THE INPUT -

-----

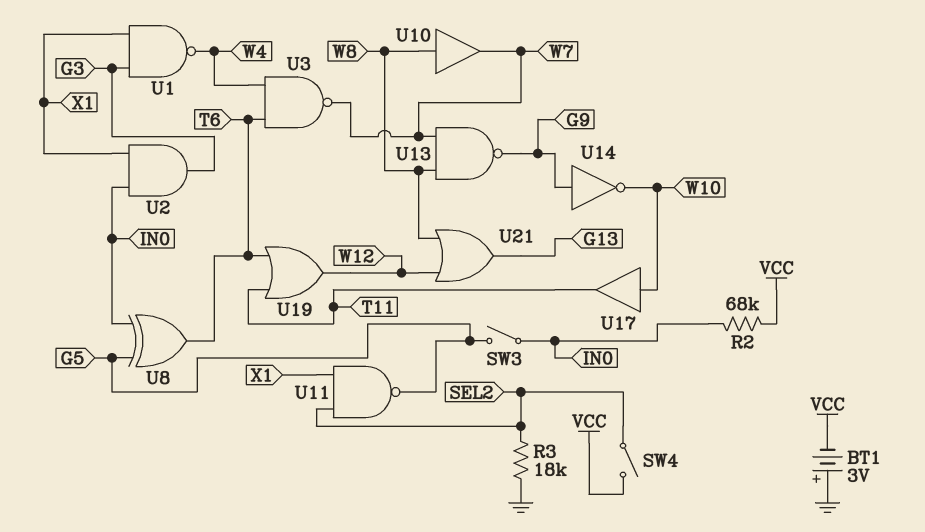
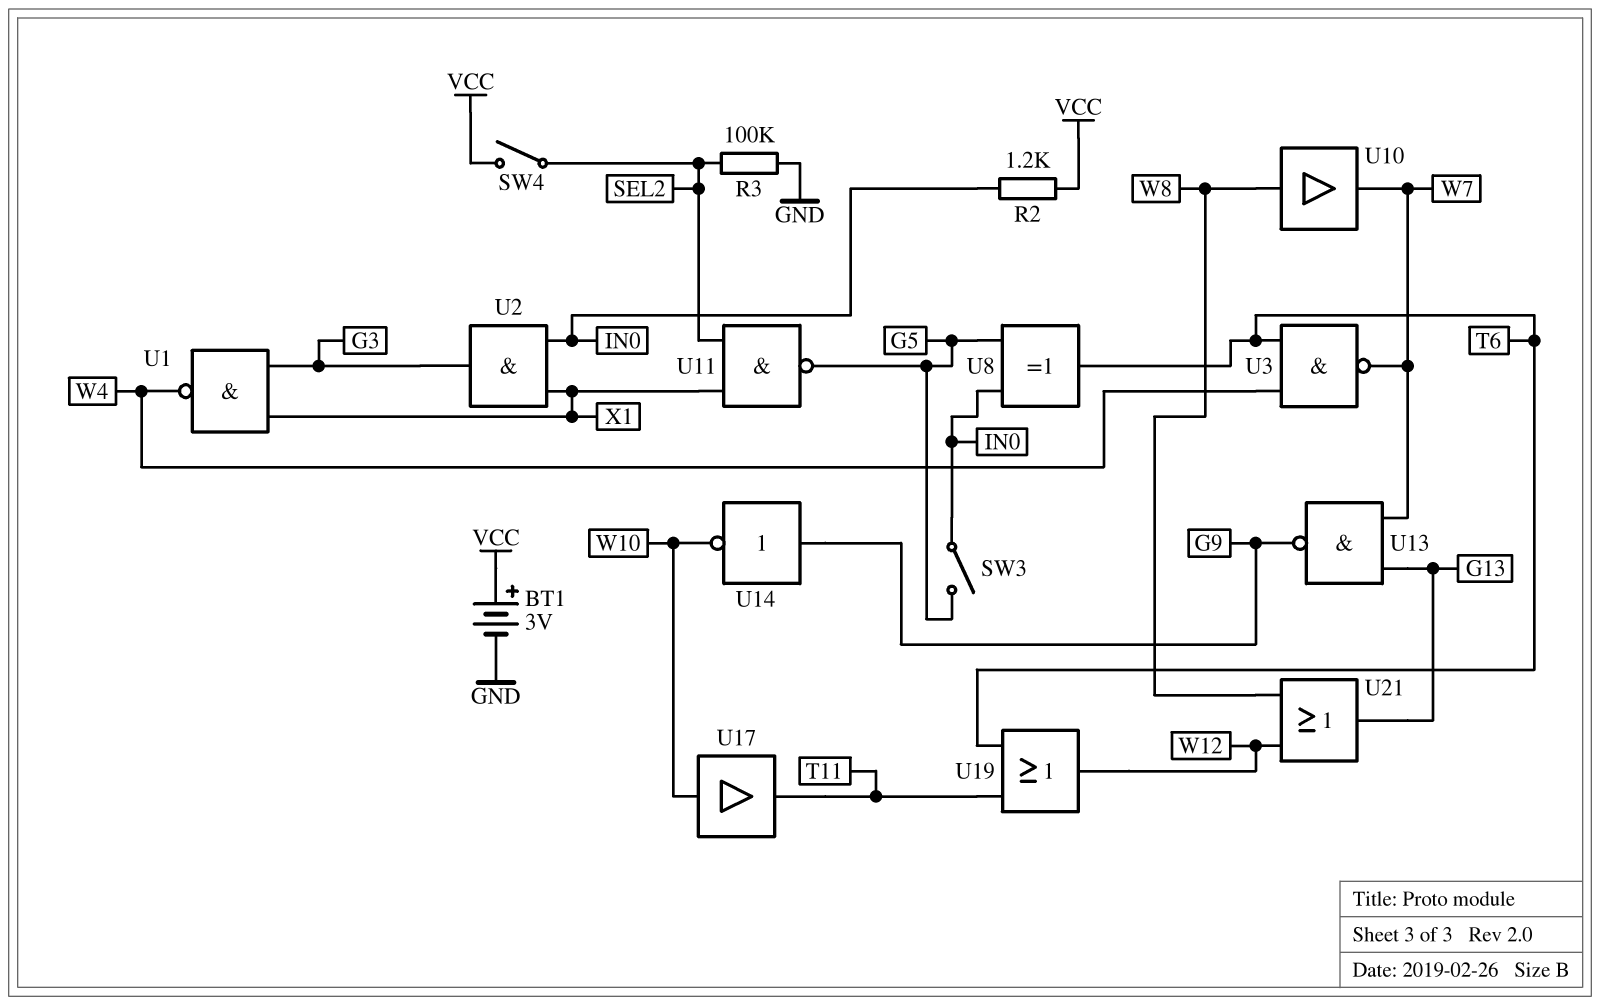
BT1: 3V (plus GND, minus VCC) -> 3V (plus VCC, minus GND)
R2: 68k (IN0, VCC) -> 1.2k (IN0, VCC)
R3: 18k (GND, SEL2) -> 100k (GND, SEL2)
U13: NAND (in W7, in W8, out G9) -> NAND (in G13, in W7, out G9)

-----

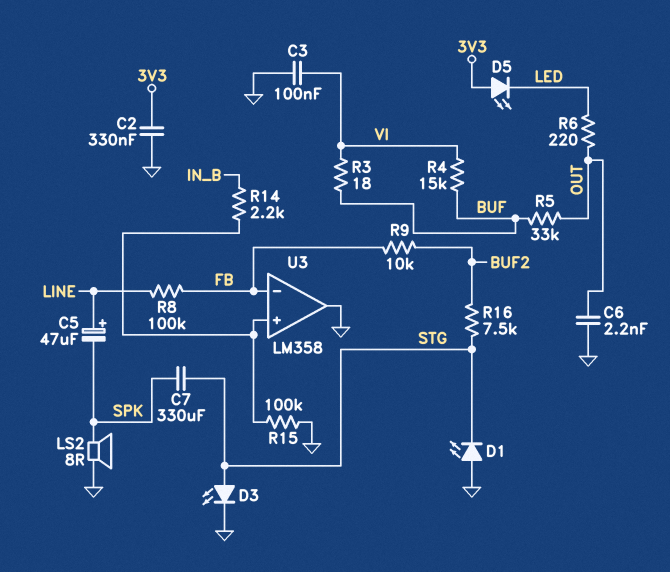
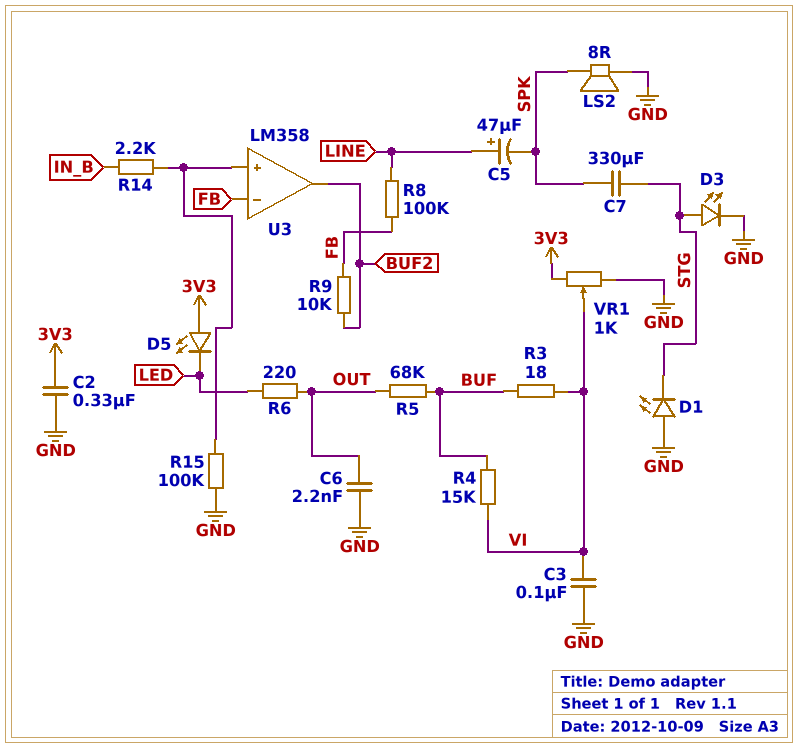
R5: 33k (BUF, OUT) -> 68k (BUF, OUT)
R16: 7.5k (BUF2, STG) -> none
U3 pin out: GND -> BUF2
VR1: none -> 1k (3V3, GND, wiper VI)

-----

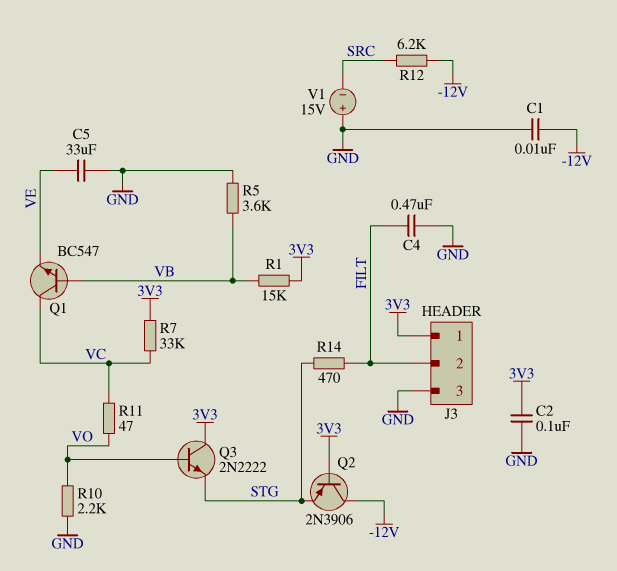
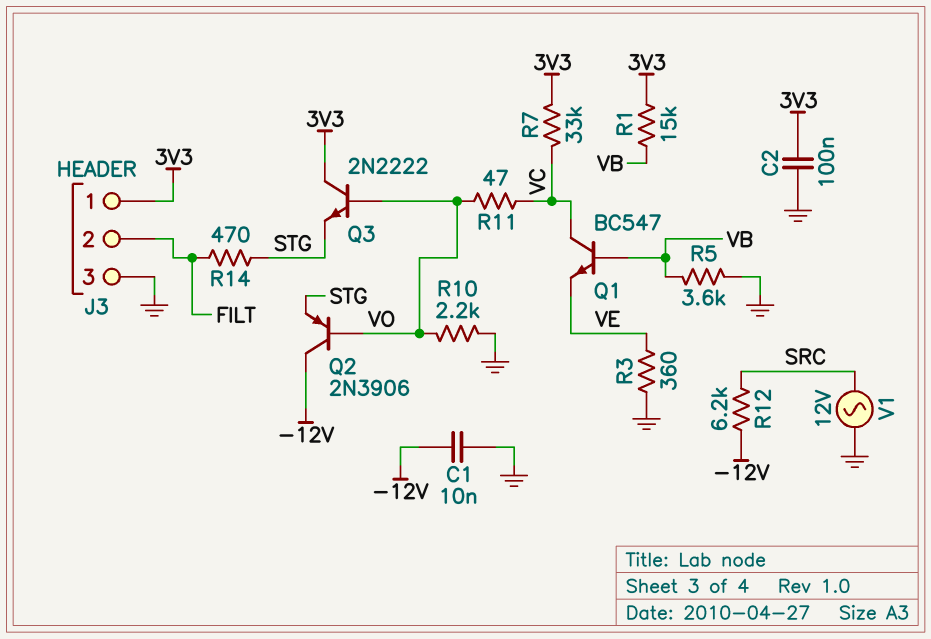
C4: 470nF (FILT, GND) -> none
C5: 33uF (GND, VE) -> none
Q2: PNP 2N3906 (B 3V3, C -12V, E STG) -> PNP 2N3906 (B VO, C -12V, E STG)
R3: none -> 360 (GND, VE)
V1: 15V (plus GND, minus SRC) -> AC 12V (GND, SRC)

-----

TO DO -
Reproduce verbatim the lines above, from the line with "C4: 470nF (FILT, GND) -> none" through the line with "V1: 15V (plus".

YOUR SOLUTION -
C4: 470nF (FILT, GND) -> none
C5: 33uF (GND, VE) -> none
Q2: PNP 2N3906 (B 3V3, C -12V, E STG) -> PNP 2N3906 (B VO, C -12V, E STG)
R3: none -> 360 (GND, VE)
V1: 15V (plus GND, minus SRC) -> AC 12V (GND, SRC)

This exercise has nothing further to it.